(Image sets with object changes)
::::::

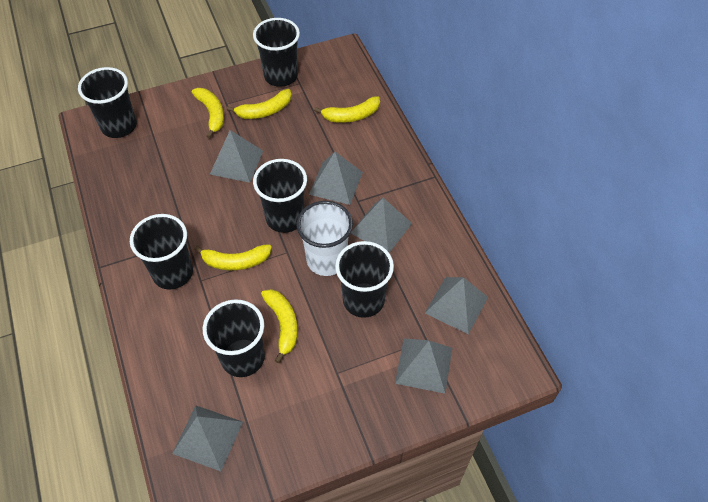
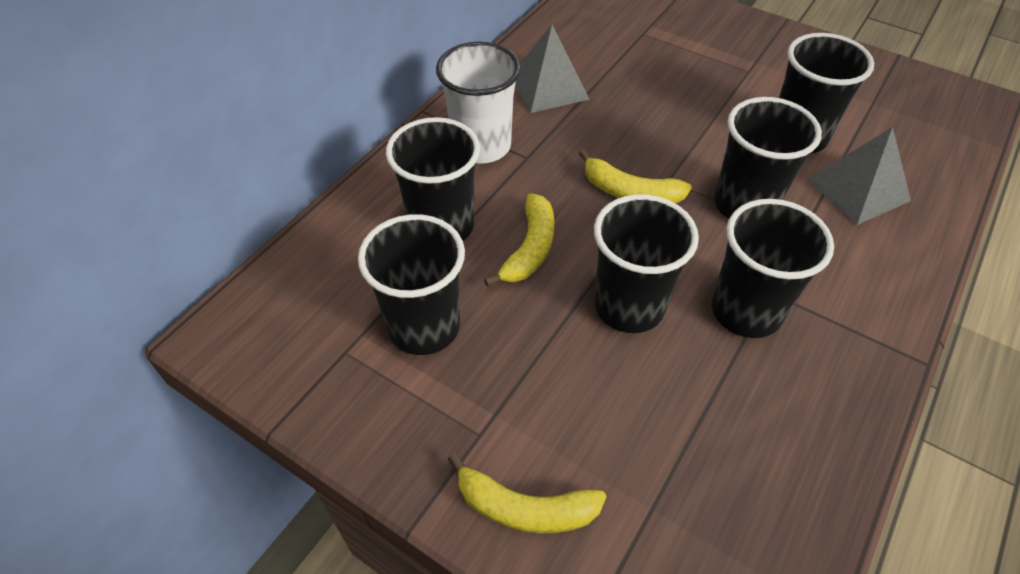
grey pyramid: 6 -> 2
yellow banana: 5 -> 3

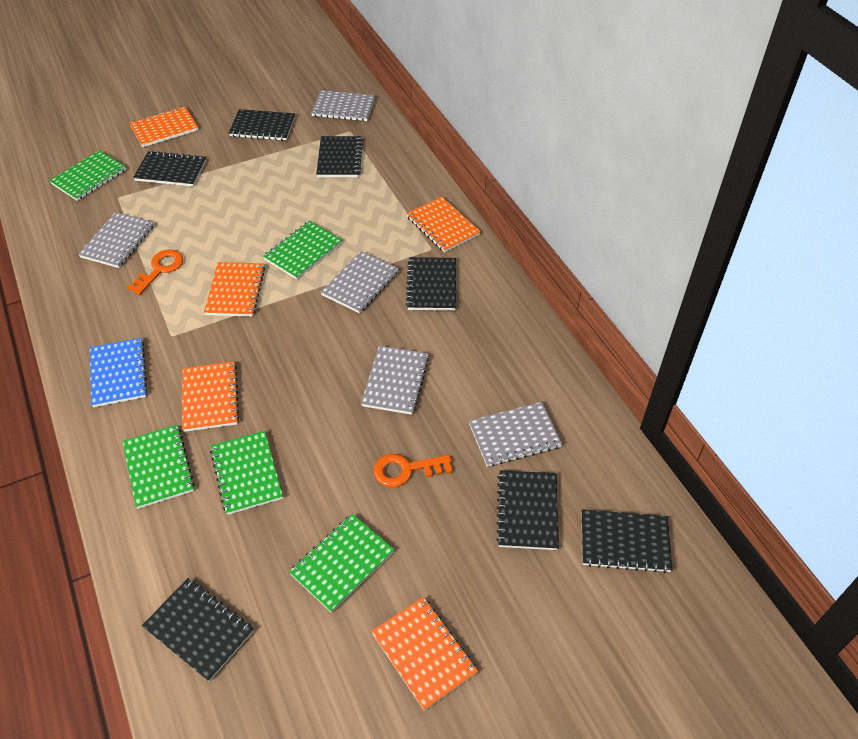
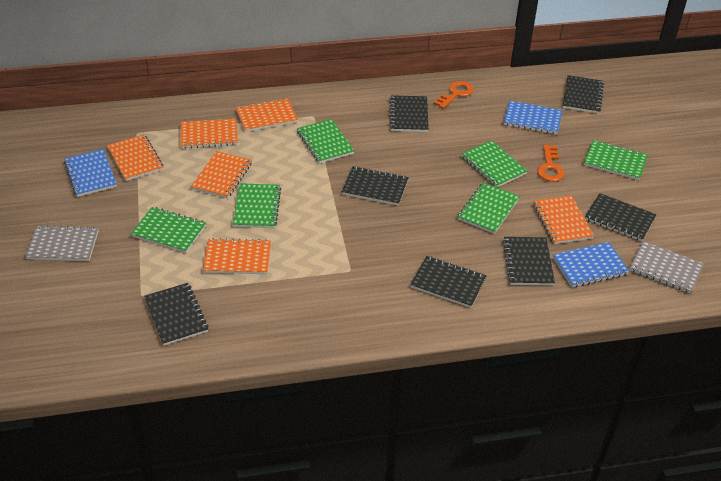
blue notebook: 1 -> 3
green notebook: 5 -> 6
grey notebook: 5 -> 2
orange notebook: 5 -> 6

::::::

In the copy, every entry must appear exactly as written, and no picture may appear.

grey pyramid: 6 -> 2
yellow banana: 5 -> 3

blue notebook: 1 -> 3
green notebook: 5 -> 6
grey notebook: 5 -> 2
orange notebook: 5 -> 6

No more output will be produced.